Assignment: Exact copy, no pictures: take the lines of the listing below from the first through the one containing "(367, 149) = (475, 174): brown pawn -> none".

Stored data:
*** Block opens ***
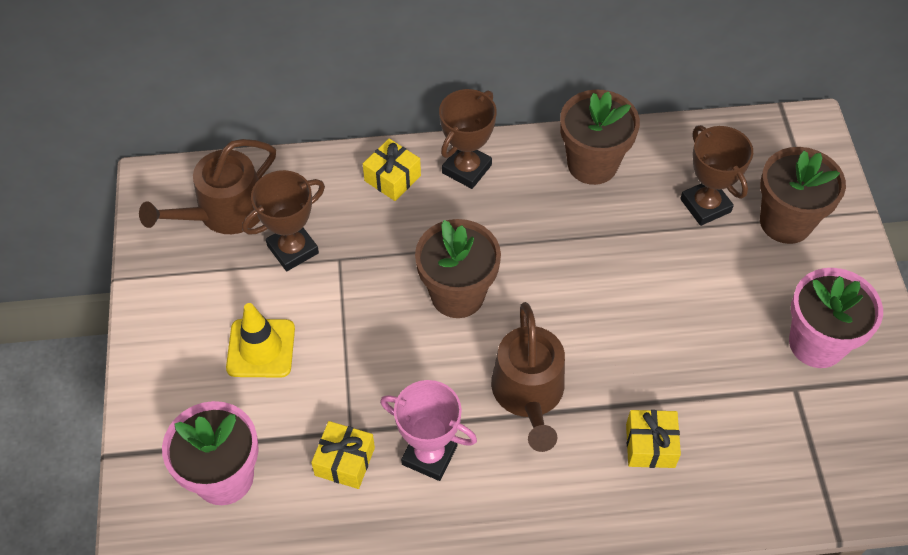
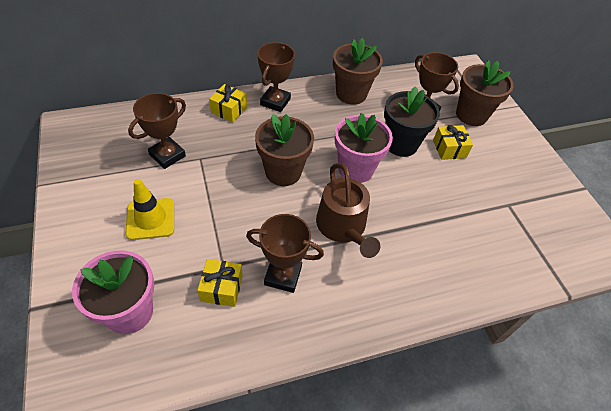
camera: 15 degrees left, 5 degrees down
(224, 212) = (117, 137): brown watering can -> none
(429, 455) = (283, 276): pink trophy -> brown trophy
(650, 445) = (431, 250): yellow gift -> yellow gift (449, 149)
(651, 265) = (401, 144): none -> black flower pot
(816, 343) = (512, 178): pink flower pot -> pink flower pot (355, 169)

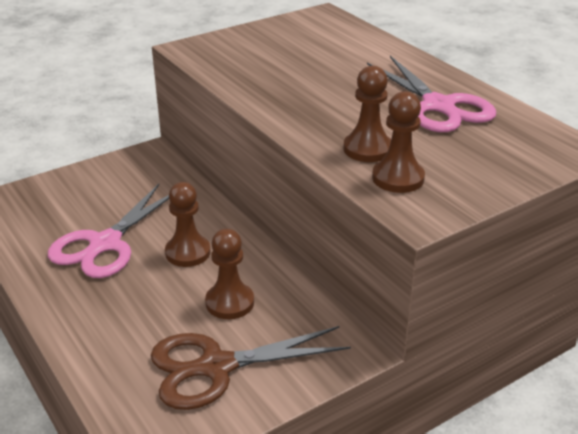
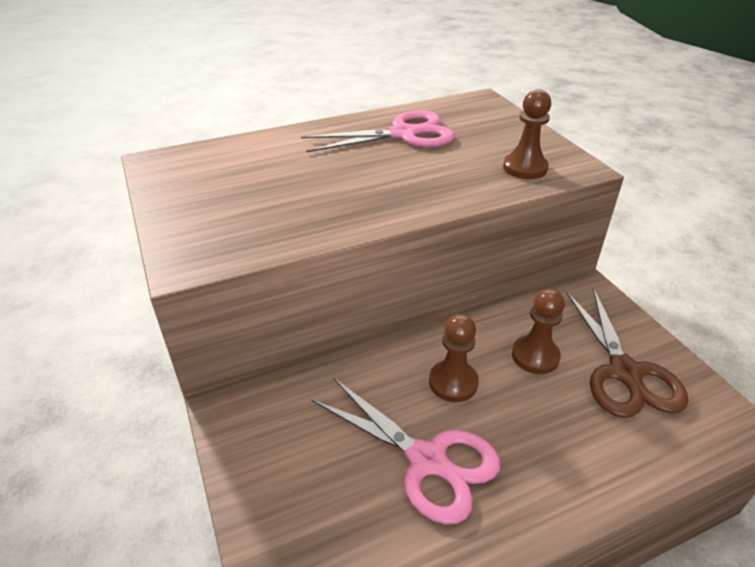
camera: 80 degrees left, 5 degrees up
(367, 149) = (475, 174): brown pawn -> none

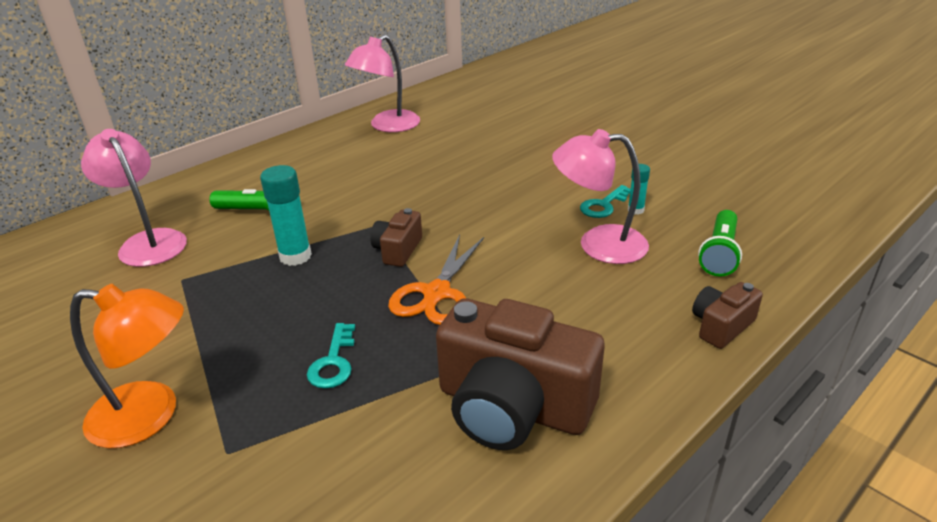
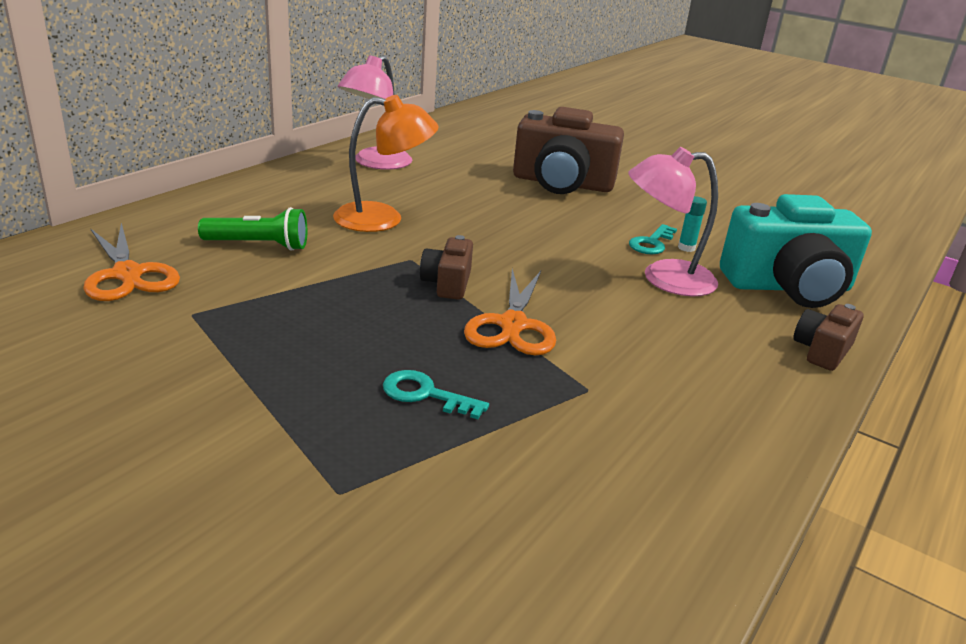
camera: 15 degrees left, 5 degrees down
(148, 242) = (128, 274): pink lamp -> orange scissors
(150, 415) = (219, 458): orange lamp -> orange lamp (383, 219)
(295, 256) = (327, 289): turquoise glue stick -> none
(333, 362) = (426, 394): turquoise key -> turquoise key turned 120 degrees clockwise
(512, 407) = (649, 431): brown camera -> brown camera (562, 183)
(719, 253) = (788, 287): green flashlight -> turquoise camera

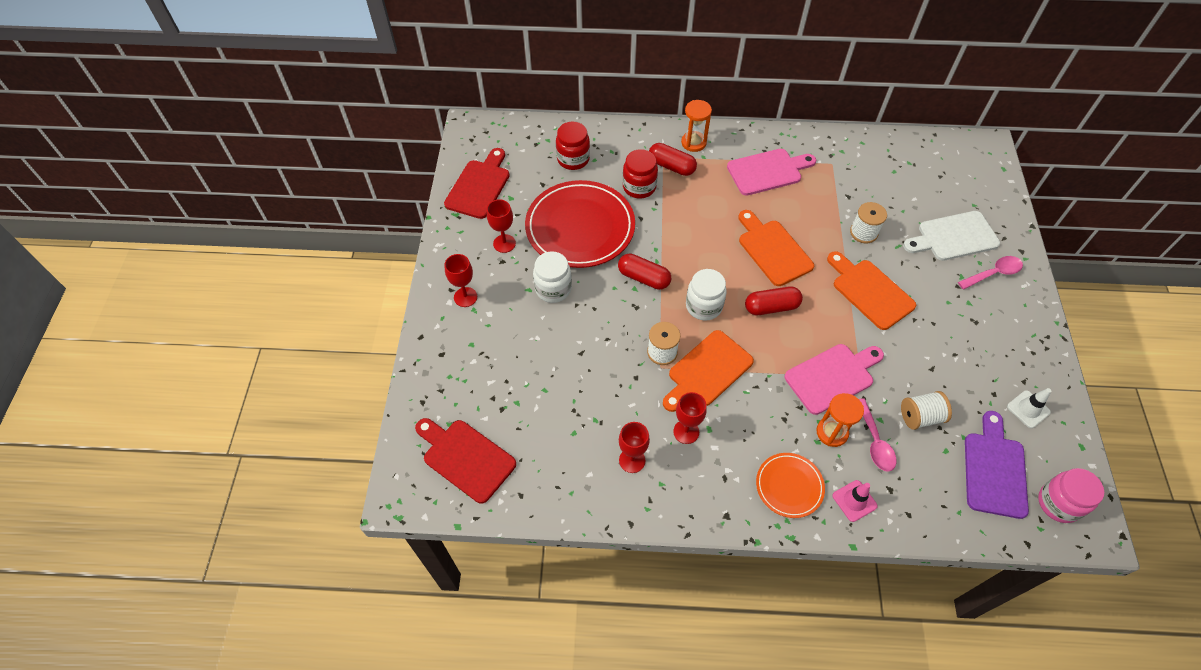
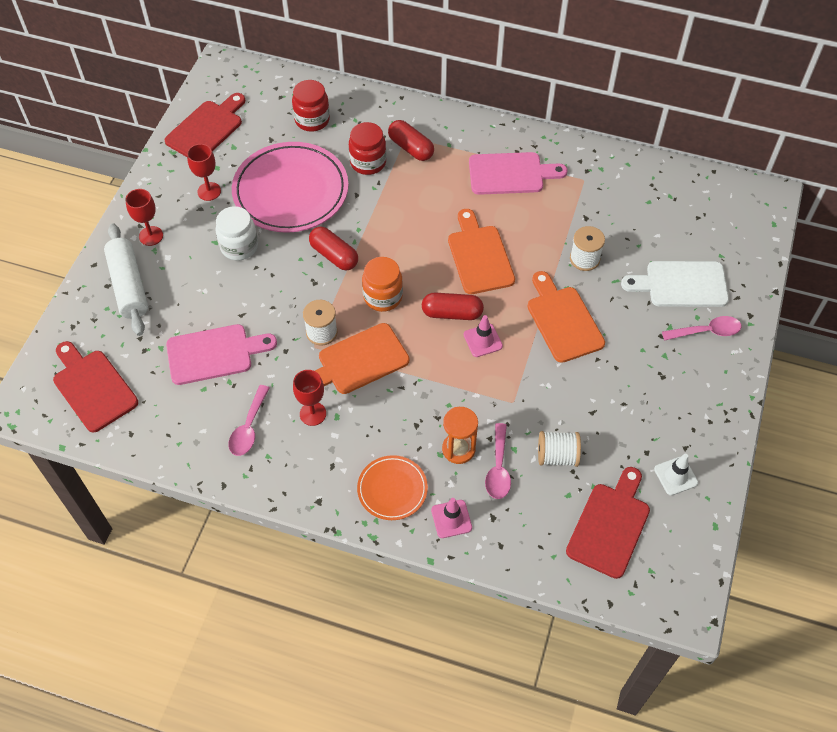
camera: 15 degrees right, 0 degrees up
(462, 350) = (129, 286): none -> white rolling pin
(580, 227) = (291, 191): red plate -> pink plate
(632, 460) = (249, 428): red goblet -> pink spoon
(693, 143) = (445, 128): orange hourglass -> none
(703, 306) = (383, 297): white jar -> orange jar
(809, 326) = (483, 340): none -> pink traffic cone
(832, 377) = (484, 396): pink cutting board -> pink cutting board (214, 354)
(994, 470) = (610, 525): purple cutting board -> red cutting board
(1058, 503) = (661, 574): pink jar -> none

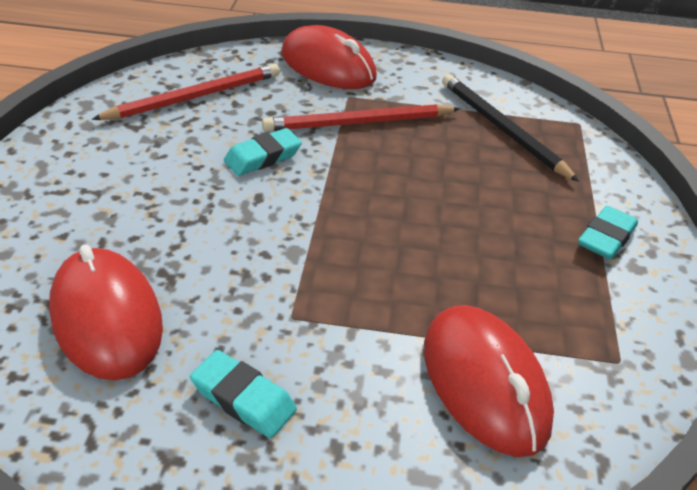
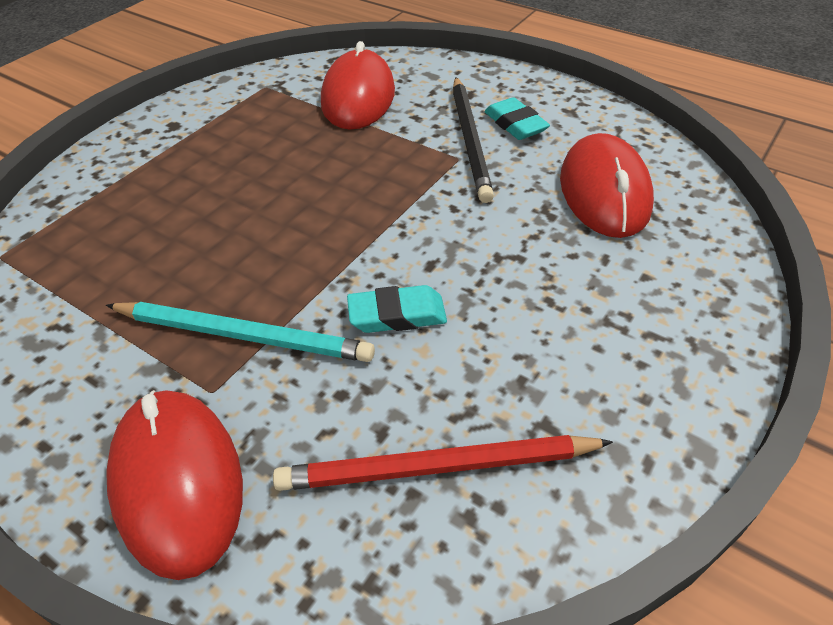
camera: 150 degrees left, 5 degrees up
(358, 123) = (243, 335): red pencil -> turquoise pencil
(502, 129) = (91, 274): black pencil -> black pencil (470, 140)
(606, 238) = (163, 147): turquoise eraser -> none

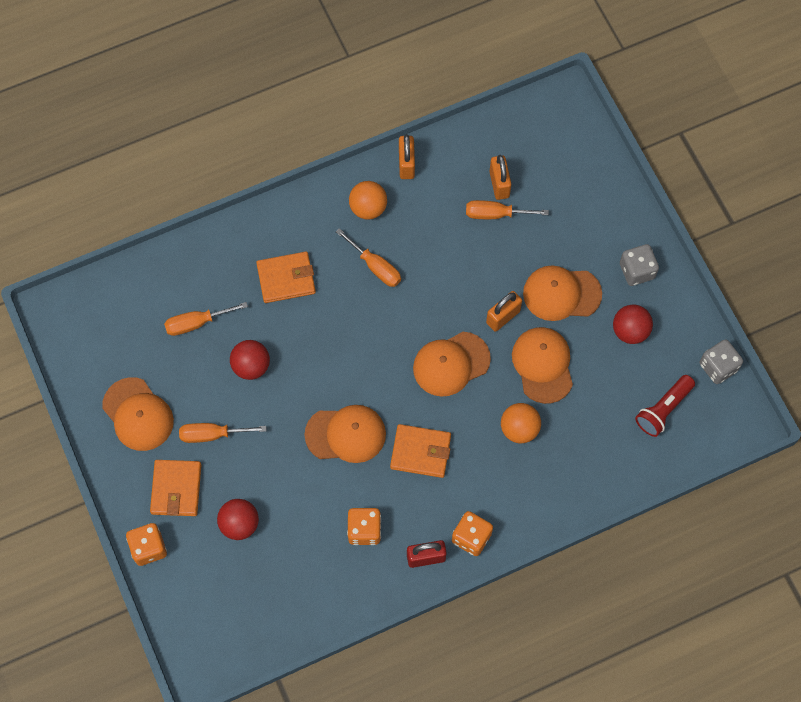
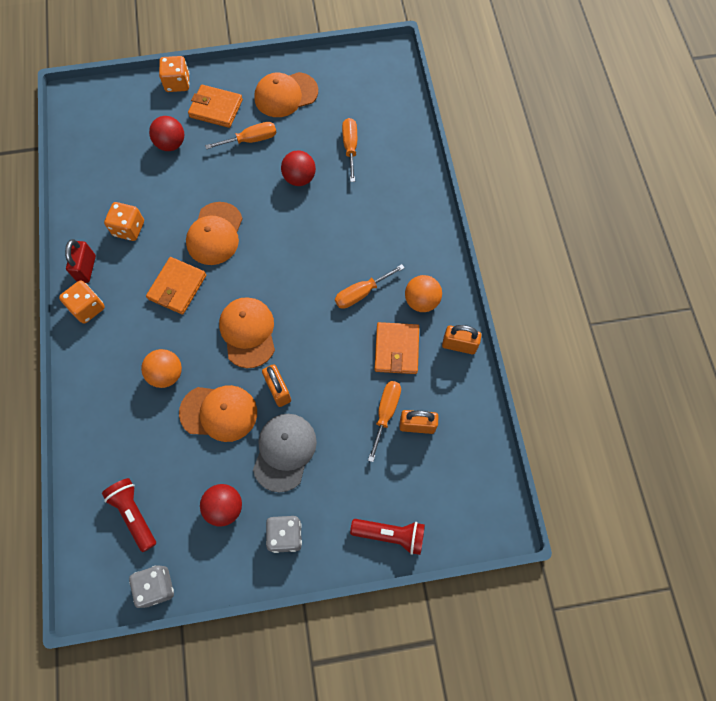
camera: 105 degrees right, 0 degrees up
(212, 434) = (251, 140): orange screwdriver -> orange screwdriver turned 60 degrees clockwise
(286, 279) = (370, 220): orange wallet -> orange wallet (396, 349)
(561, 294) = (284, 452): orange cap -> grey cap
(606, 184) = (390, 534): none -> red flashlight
*** Block closes ***
Completed task:
camera: 15 degrees left, 5 degrees down
(224, 212) = (117, 137): brown watering can -> none
(429, 455) = (283, 276): pink trophy -> brown trophy
(650, 445) = (431, 250): yellow gift -> yellow gift (449, 149)
(651, 265) = (401, 144): none -> black flower pot
(816, 343) = (512, 178): pink flower pot -> pink flower pot (355, 169)

camera: 80 degrees left, 5 degrees up
(367, 149) = (475, 174): brown pawn -> none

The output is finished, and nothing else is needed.